═════ Available data ═════

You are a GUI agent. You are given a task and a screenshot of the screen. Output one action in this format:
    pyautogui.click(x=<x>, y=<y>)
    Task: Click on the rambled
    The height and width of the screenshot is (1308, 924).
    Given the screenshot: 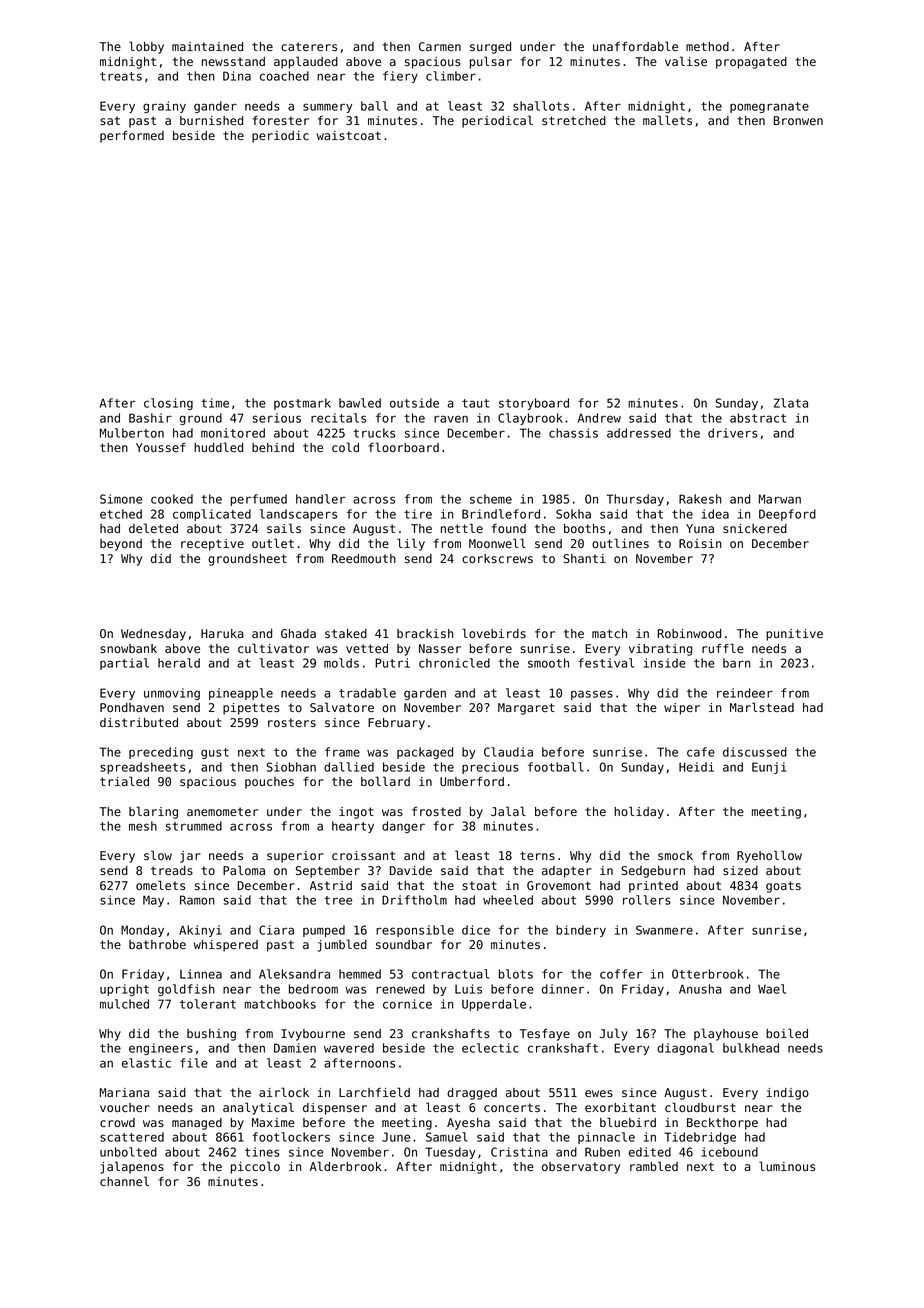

═════

(Challenge): Write out the items above again, swapping every "screenshot" for "screen capture" and leaving everything else as it is. Don't include the pictures in your answer.

(Result):
You are a GUI agent. You are given a task and a screen capture of the screen. Output one action in this format:
    pyautogui.click(x=<x>, y=<y>)
    Task: Click on the rambled
    The height and width of the screen capture is (1308, 924).
    Given the screen capture: 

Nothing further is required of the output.